## MATERIAL PROVIDED
┌──

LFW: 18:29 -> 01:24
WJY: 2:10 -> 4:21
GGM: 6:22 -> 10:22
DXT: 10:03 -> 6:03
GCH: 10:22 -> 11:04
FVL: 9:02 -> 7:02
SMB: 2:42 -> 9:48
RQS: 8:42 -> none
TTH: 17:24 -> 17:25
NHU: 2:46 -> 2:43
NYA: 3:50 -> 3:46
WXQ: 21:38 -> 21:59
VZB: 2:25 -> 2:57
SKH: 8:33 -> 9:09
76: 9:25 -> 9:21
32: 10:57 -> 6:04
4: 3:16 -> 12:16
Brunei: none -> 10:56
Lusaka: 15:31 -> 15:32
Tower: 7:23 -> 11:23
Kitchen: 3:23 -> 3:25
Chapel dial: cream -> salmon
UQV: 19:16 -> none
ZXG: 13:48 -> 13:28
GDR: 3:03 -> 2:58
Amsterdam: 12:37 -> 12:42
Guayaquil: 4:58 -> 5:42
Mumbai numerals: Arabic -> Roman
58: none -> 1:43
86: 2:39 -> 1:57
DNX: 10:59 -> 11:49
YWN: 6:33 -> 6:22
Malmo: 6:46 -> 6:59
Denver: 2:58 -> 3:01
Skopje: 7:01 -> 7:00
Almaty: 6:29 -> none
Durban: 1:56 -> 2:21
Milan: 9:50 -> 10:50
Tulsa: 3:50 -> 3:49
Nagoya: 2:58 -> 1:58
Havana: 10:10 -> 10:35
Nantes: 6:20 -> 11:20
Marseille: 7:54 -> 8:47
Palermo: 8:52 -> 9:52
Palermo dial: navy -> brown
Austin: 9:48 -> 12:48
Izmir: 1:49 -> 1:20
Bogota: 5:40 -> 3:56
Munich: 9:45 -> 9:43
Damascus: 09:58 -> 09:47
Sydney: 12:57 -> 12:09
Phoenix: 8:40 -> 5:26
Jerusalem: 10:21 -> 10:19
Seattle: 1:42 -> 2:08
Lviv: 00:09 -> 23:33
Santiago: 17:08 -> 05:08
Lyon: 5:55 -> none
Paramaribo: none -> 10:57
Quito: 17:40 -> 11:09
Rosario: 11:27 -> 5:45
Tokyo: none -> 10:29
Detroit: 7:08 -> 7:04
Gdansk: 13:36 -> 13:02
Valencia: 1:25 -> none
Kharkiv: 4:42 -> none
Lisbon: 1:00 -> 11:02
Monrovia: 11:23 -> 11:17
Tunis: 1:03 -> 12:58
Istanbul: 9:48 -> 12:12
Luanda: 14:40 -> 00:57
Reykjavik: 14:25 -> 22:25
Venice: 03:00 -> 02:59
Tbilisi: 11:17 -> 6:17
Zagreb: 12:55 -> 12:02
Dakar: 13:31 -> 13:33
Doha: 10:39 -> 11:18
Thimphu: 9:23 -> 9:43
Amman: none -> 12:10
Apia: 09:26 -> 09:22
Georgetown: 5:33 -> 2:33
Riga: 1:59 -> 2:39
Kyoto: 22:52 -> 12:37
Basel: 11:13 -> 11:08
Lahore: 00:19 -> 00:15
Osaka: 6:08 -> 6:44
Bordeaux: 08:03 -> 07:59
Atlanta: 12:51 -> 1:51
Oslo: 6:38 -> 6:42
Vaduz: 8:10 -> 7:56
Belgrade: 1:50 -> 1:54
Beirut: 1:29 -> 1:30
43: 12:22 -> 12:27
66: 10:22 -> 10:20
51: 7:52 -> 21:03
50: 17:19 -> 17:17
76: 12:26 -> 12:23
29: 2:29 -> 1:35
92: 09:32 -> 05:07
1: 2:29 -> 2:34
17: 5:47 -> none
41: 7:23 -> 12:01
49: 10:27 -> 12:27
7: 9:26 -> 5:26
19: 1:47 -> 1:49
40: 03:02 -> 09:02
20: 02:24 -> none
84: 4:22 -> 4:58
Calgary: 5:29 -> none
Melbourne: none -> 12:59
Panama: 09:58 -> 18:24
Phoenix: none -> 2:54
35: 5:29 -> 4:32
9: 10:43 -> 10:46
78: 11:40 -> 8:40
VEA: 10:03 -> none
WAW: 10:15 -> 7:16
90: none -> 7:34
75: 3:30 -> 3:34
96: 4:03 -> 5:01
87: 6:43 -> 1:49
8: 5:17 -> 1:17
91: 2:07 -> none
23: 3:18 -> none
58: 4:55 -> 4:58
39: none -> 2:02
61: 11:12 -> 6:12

└──

## TASK
Reproduce the material without any changes, from its first line through the line containing "Lusaka: 15:31 -> 15:32", including that line.

## EXPECTED ANSWER
LFW: 18:29 -> 01:24
WJY: 2:10 -> 4:21
GGM: 6:22 -> 10:22
DXT: 10:03 -> 6:03
GCH: 10:22 -> 11:04
FVL: 9:02 -> 7:02
SMB: 2:42 -> 9:48
RQS: 8:42 -> none
TTH: 17:24 -> 17:25
NHU: 2:46 -> 2:43
NYA: 3:50 -> 3:46
WXQ: 21:38 -> 21:59
VZB: 2:25 -> 2:57
SKH: 8:33 -> 9:09
76: 9:25 -> 9:21
32: 10:57 -> 6:04
4: 3:16 -> 12:16
Brunei: none -> 10:56
Lusaka: 15:31 -> 15:32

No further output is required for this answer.